#### TASK STATEMENT:
Leaving the pictures aside, transcribe the data below exactly.

GIVEN INFORMATION section start

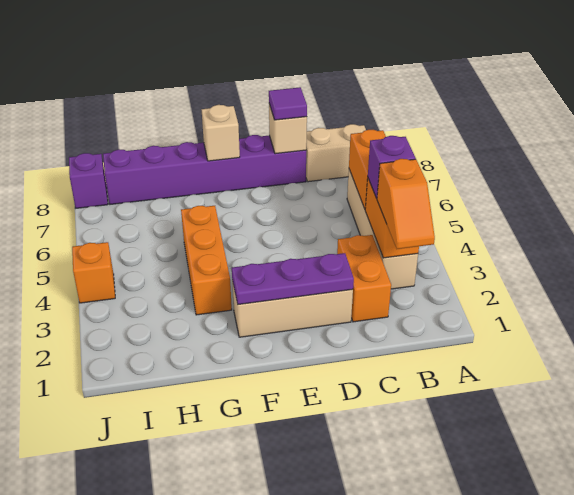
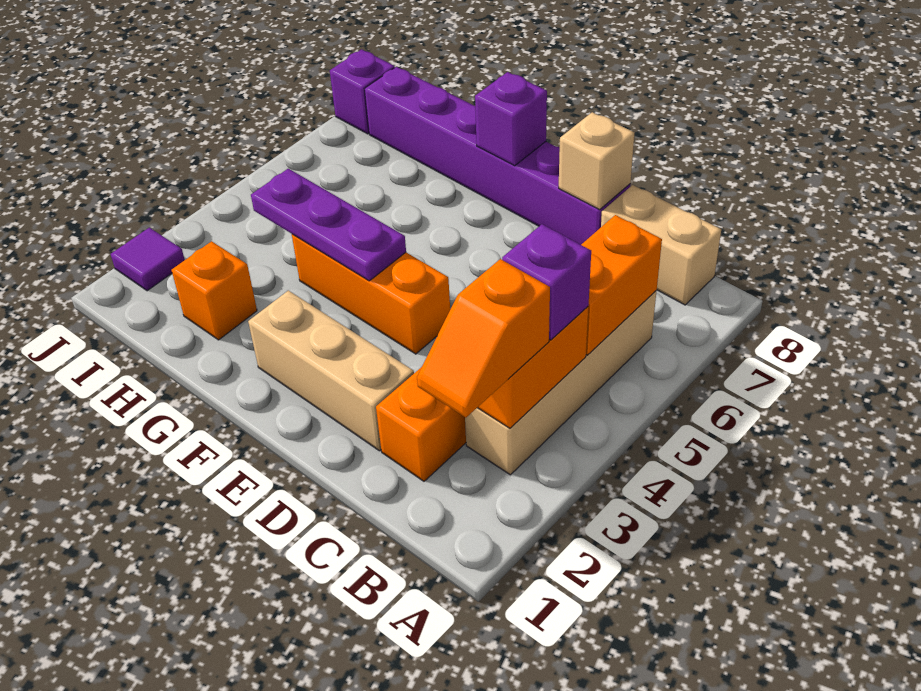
purple plate D2:F2 level 2 -> purple plate F4:H4 level 2
purple tile D8 level 3 -> purple tile J2 level 1
tan brick F8 level 2 -> purple brick F8 level 2
orange brick G3:G5 level 1 -> orange brick E4:G4 level 1
orange brick J4 level 1 -> orange brick H2 level 1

GIVEN INFORMATION section end

#### WRITTEN RESPONSE:
purple plate D2:F2 level 2 -> purple plate F4:H4 level 2
purple tile D8 level 3 -> purple tile J2 level 1
tan brick F8 level 2 -> purple brick F8 level 2
orange brick G3:G5 level 1 -> orange brick E4:G4 level 1
orange brick J4 level 1 -> orange brick H2 level 1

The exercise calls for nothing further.